-- begin Recorded data --

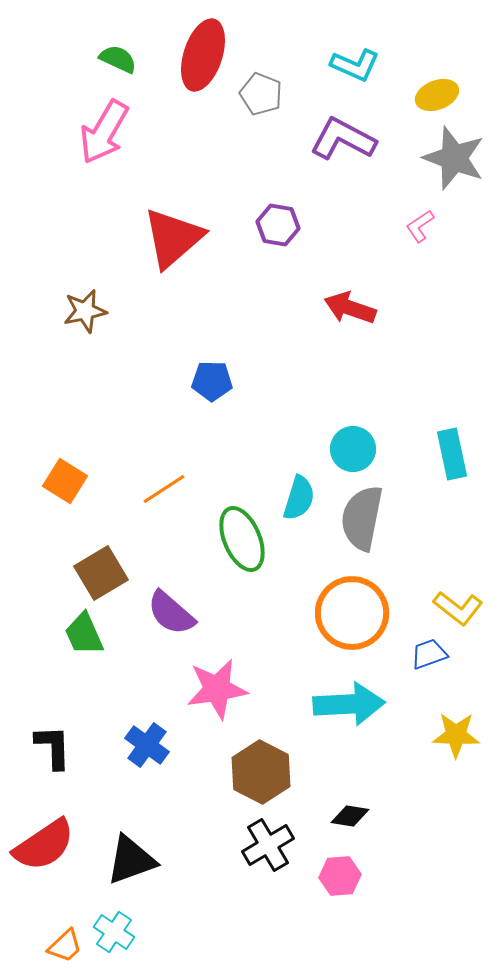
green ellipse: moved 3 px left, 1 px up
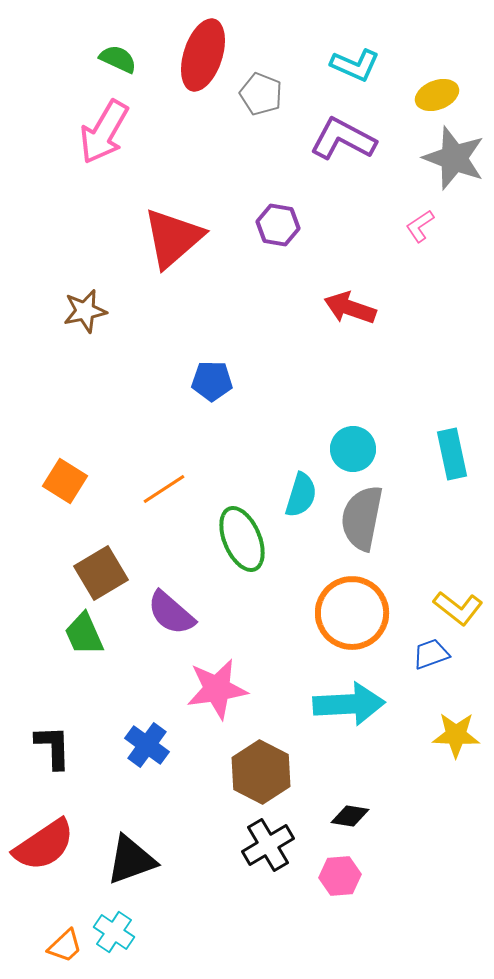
cyan semicircle: moved 2 px right, 3 px up
blue trapezoid: moved 2 px right
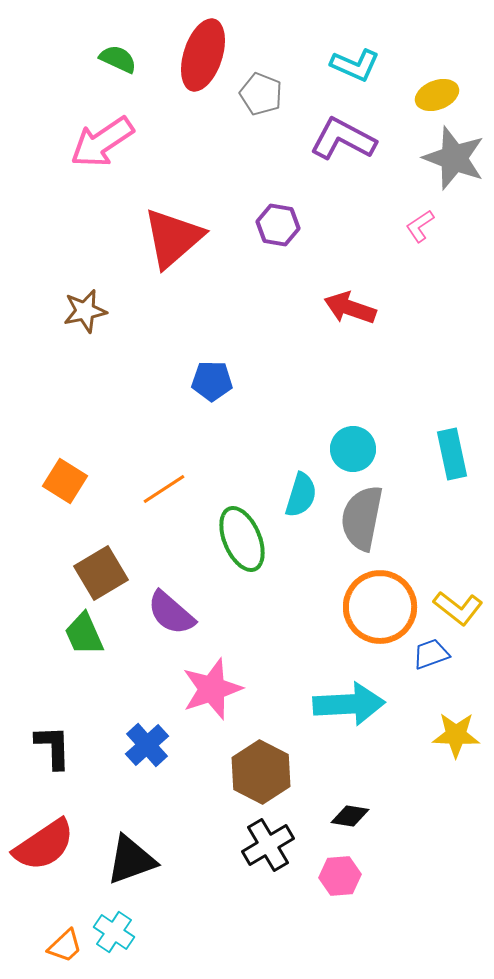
pink arrow: moved 2 px left, 10 px down; rotated 26 degrees clockwise
orange circle: moved 28 px right, 6 px up
pink star: moved 5 px left; rotated 10 degrees counterclockwise
blue cross: rotated 12 degrees clockwise
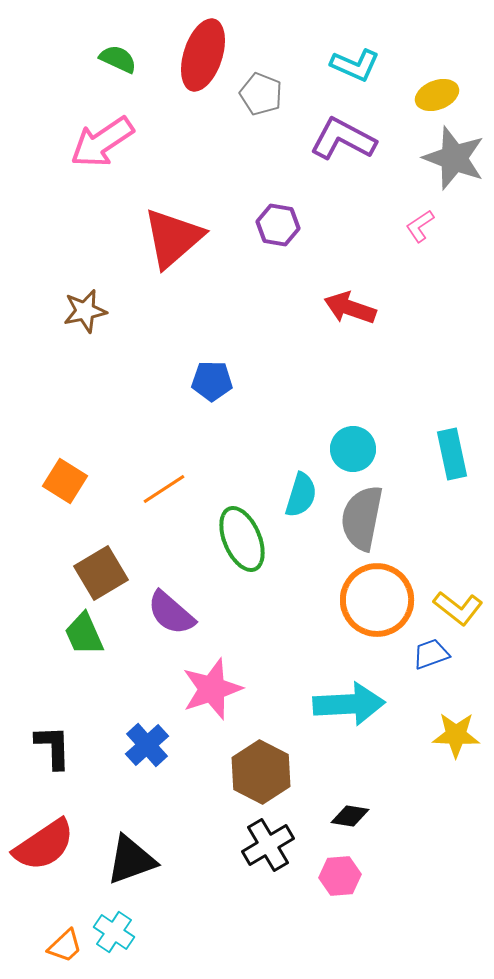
orange circle: moved 3 px left, 7 px up
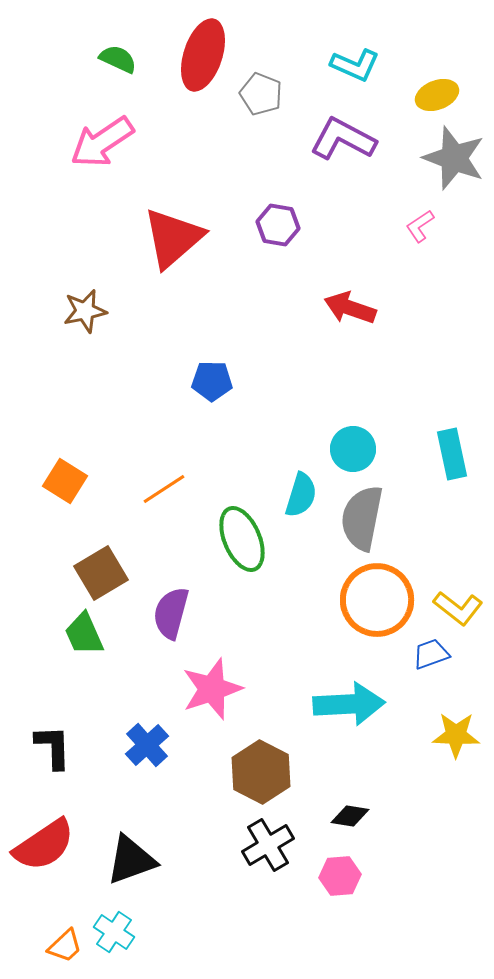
purple semicircle: rotated 64 degrees clockwise
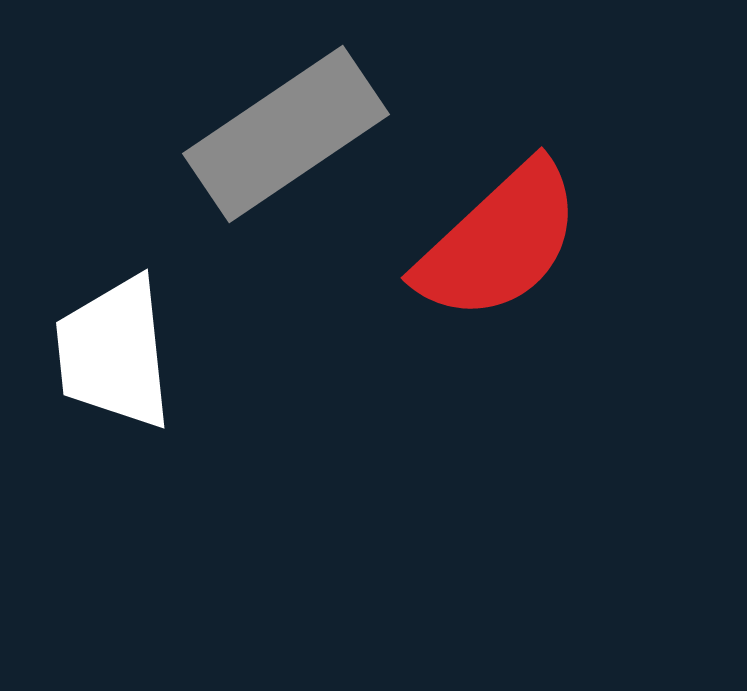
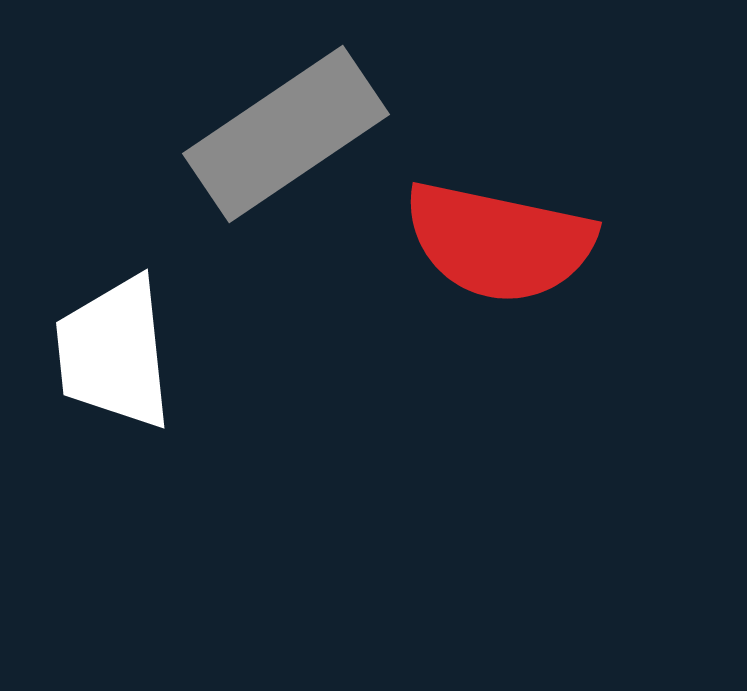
red semicircle: rotated 55 degrees clockwise
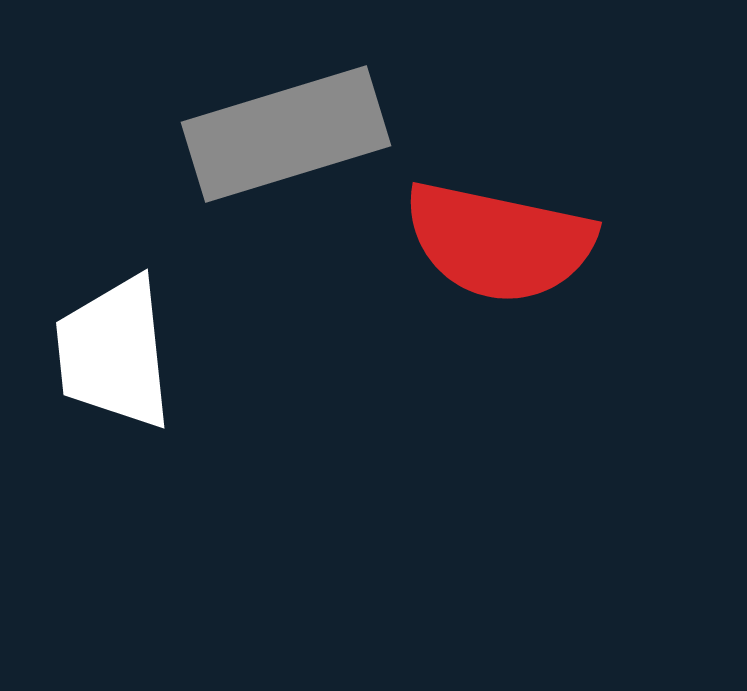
gray rectangle: rotated 17 degrees clockwise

-- end Recorded data --

Exercise description :: Quote every line of the records above word for word, omitting the pictures.

Solution ::
green ellipse: moved 3 px left, 1 px up
cyan semicircle: moved 2 px right, 3 px up
blue trapezoid: moved 2 px right
pink arrow: moved 2 px left, 10 px down; rotated 26 degrees clockwise
orange circle: moved 28 px right, 6 px up
pink star: moved 5 px left; rotated 10 degrees counterclockwise
blue cross: rotated 12 degrees clockwise
orange circle: moved 3 px left, 7 px up
purple semicircle: rotated 64 degrees clockwise
red semicircle: rotated 55 degrees clockwise
gray rectangle: rotated 17 degrees clockwise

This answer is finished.